## TASK INSTRUCTIONS
Output everything in the data exactly, leaving the pictures out.
====== GIVEN RECORDS
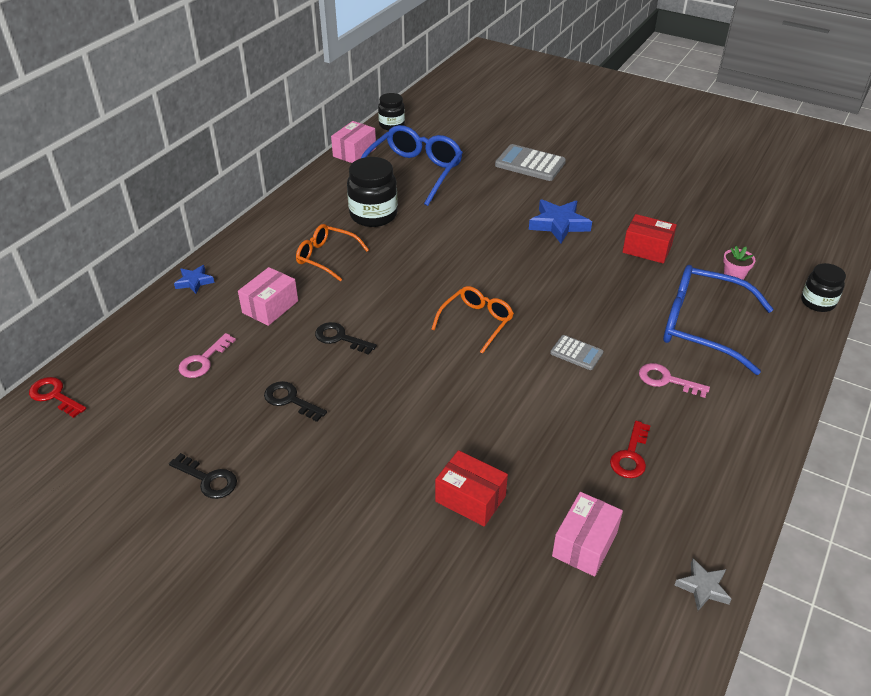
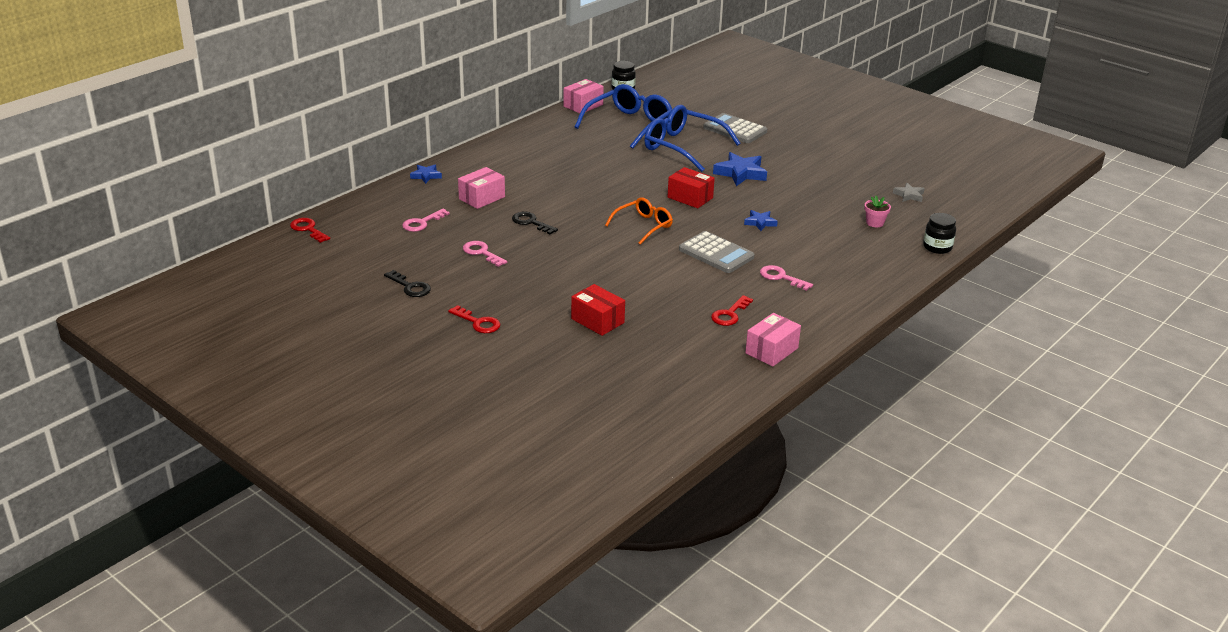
camera: 10 degrees right, 10 degrees down
(290, 400) = (481, 253): black key -> pink key
(314, 532) = (478, 323): none -> red key
(326, 257) = (536, 172): orange glasses -> none
(373, 215) = (584, 150): black jar -> none
(576, 353) = (716, 253): grey calculator -> grey calculator, size x1.76
(585, 544) = (672, 354): pink box -> pink box (771, 351)
(608, 295) = (760, 223): none -> blue star
(647, 249) = (809, 198): red box -> red box (690, 198)
(701, 326) = (828, 250): blue glasses -> blue glasses (682, 147)
(703, 587) = (747, 385): grey star -> grey star (909, 195)

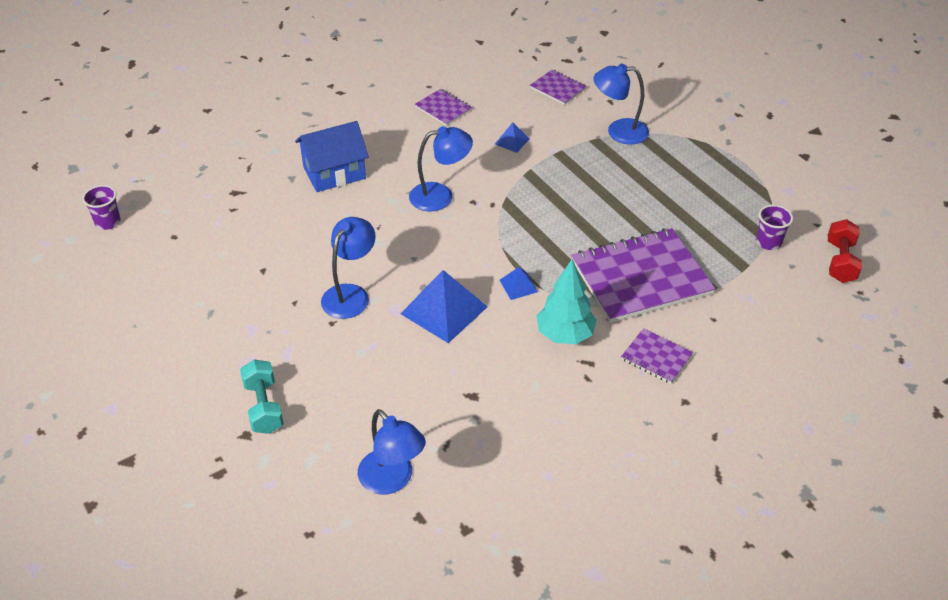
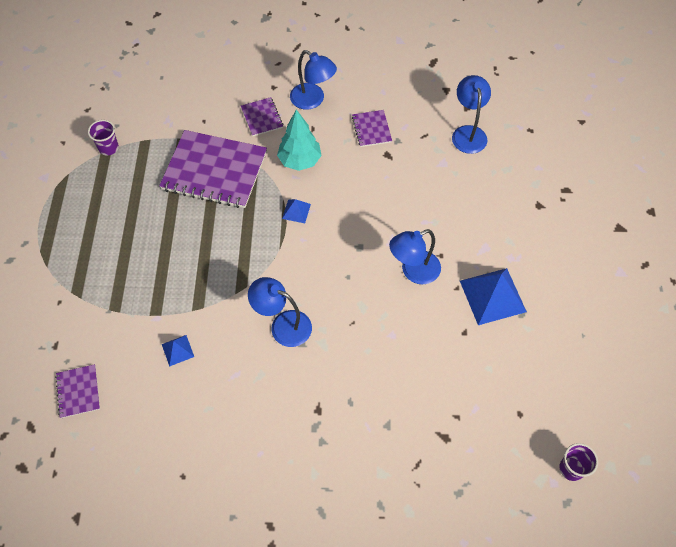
camera: 145 degrees left, 15 degrees up
(264, 407) = (519, 217): turquoise dumbbell -> none
(334, 173) = (348, 407): blue house -> none
(443, 108) = (196, 432): purple notebook -> purple notebook (371, 129)
(444, 310) = (359, 221): blue pyramid -> blue pyramid (492, 296)
(618, 131) = (87, 306): blue lamp -> blue lamp (313, 100)
(840, 262) = (86, 111): red dumbbell -> none

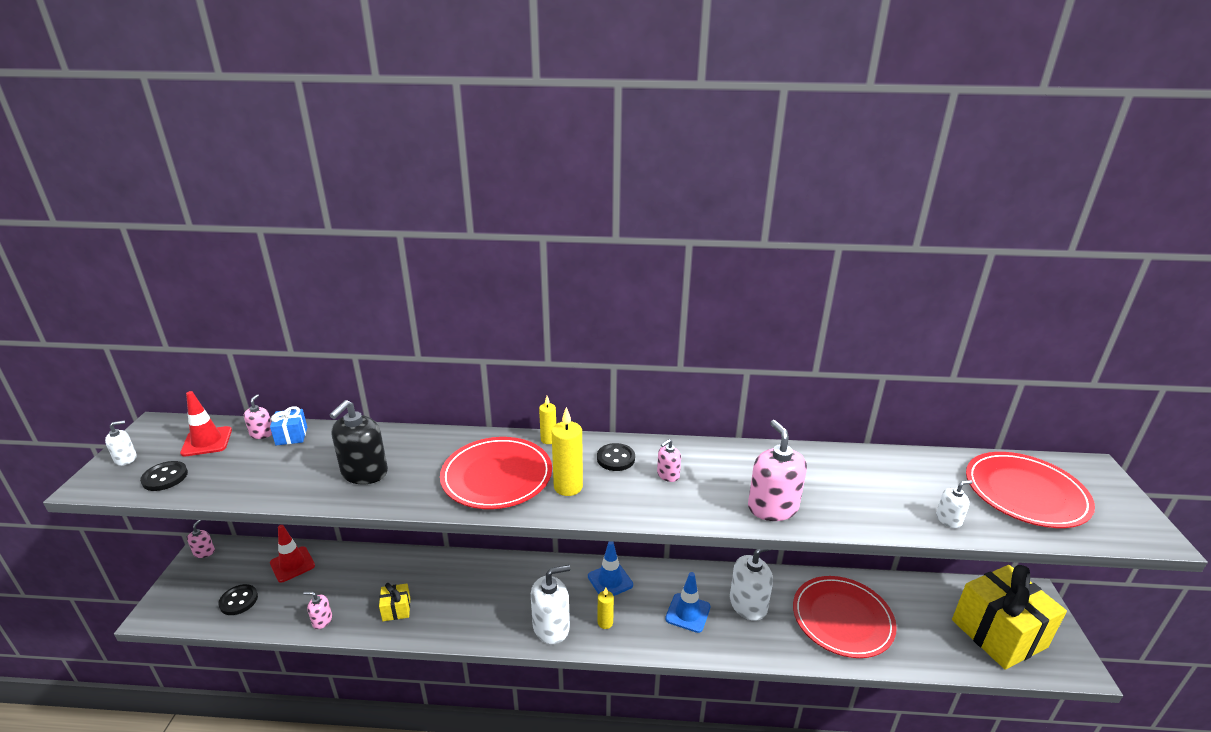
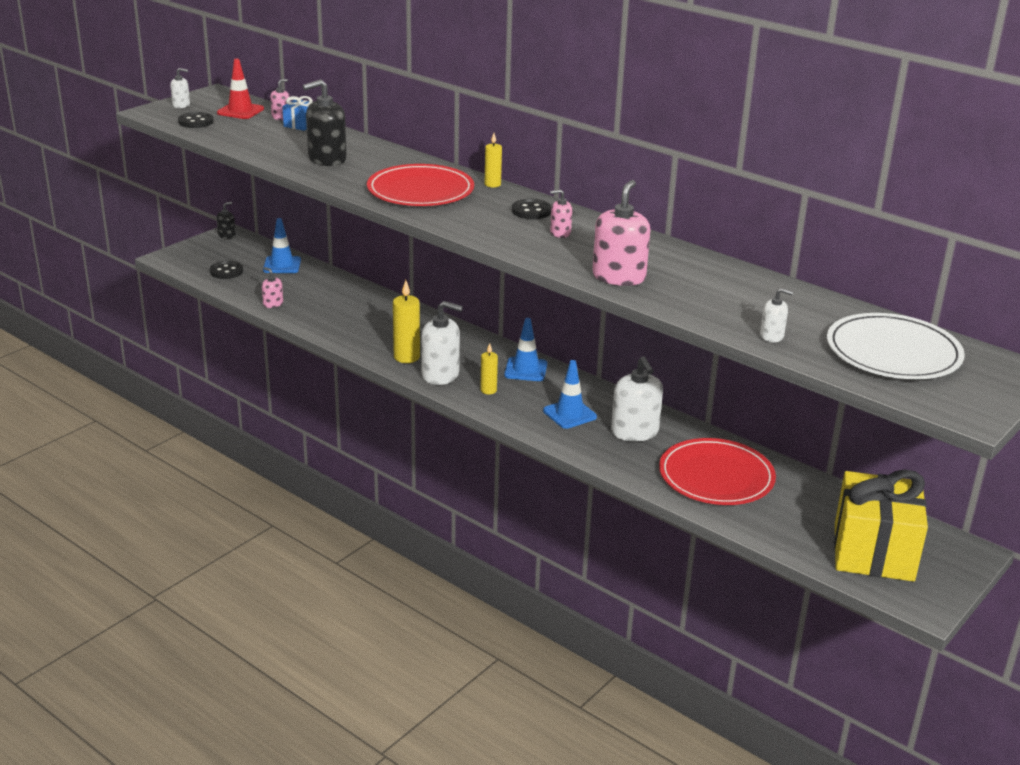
camera: 35 degrees right, 0 degrees up
(204, 552) = (227, 235): pink soap dispenser -> black soap dispenser
(292, 564) = (282, 265): red traffic cone -> blue traffic cone
(396, 609) = (332, 319): yellow gift -> none
(568, 487) = (467, 213): yellow candle -> yellow candle (406, 357)
(748, 604) = (634, 432): white soap dispenser -> white soap dispenser turned 60 degrees clockwise
(1025, 493) = (893, 352): red plate -> white plate

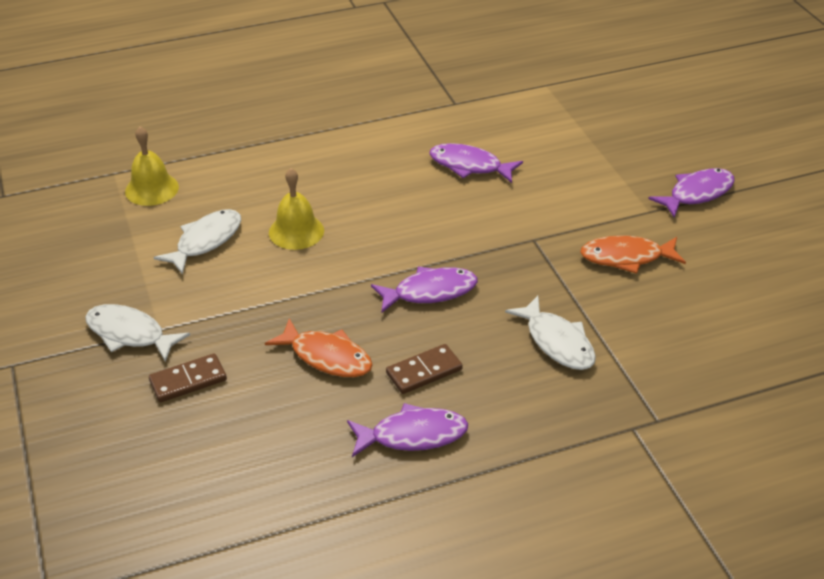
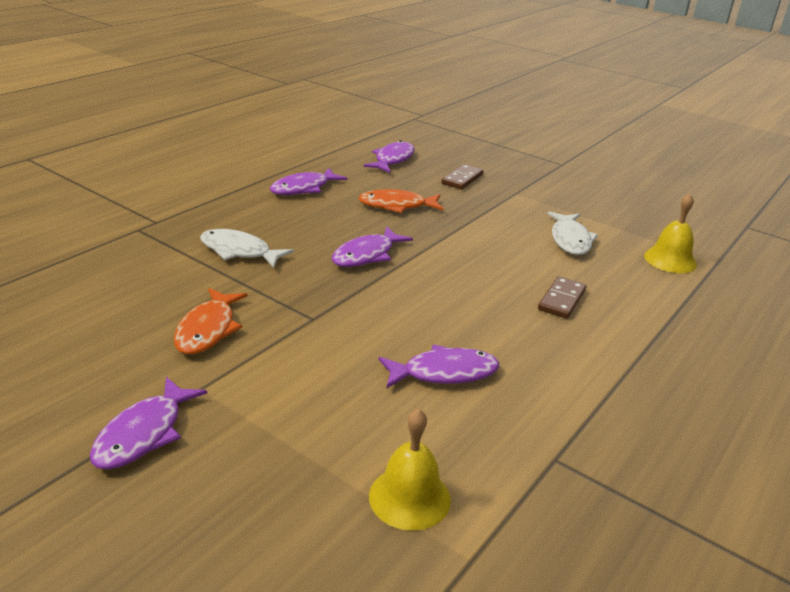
camera: 145 degrees right, 10 degrees down
(130, 334) = (527, 187): white fish -> none
(229, 464) = (393, 159): none -> purple fish
(296, 231) = (519, 264): yellow bell -> yellow bell (409, 497)
(424, 371) = (325, 214): brown domino -> brown domino (562, 300)
(626, 257) = (208, 329): orange fish -> orange fish turned 135 degrees clockwise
============
## TASK OUTPUT
camera: 10 degrees right, 10 degrees down
(290, 400) = (481, 253): black key -> pink key
(314, 532) = (478, 323): none -> red key
(326, 257) = (536, 172): orange glasses -> none
(373, 215) = (584, 150): black jar -> none
(576, 353) = (716, 253): grey calculator -> grey calculator, size x1.76
(585, 544) = (672, 354): pink box -> pink box (771, 351)
(608, 295) = (760, 223): none -> blue star
(647, 249) = (809, 198): red box -> red box (690, 198)
(701, 326) = (828, 250): blue glasses -> blue glasses (682, 147)
(703, 587) = (747, 385): grey star -> grey star (909, 195)

camera: 145 degrees left, 15 degrees up
(264, 407) = (519, 217): turquoise dumbbell -> none
(334, 173) = (348, 407): blue house -> none
(443, 108) = (196, 432): purple notebook -> purple notebook (371, 129)
(444, 310) = (359, 221): blue pyramid -> blue pyramid (492, 296)
(618, 131) = (87, 306): blue lamp -> blue lamp (313, 100)
(840, 262) = (86, 111): red dumbbell -> none

camera: 35 degrees right, 0 degrees up
(204, 552) = (227, 235): pink soap dispenser -> black soap dispenser
(292, 564) = (282, 265): red traffic cone -> blue traffic cone
(396, 609) = (332, 319): yellow gift -> none
(568, 487) = (467, 213): yellow candle -> yellow candle (406, 357)
(748, 604) = (634, 432): white soap dispenser -> white soap dispenser turned 60 degrees clockwise
(1025, 493) = (893, 352): red plate -> white plate

camera: 145 degrees right, 10 degrees down
(130, 334) = (527, 187): white fish -> none
(229, 464) = (393, 159): none -> purple fish
(296, 231) = (519, 264): yellow bell -> yellow bell (409, 497)
(424, 371) = (325, 214): brown domino -> brown domino (562, 300)
(626, 257) = (208, 329): orange fish -> orange fish turned 135 degrees clockwise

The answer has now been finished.